▸ **Dataset extract**:
• • •

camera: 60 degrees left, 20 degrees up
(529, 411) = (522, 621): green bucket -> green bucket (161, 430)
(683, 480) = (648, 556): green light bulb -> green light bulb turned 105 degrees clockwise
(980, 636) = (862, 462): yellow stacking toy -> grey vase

• • •

▸ **Action item**: Type out exactly the span of lines from the one with "(683, 480) = (648, 556): green" to the end of the material above, counting both end lines, and nothing else.

▸ **Output below**:
(683, 480) = (648, 556): green light bulb -> green light bulb turned 105 degrees clockwise
(980, 636) = (862, 462): yellow stacking toy -> grey vase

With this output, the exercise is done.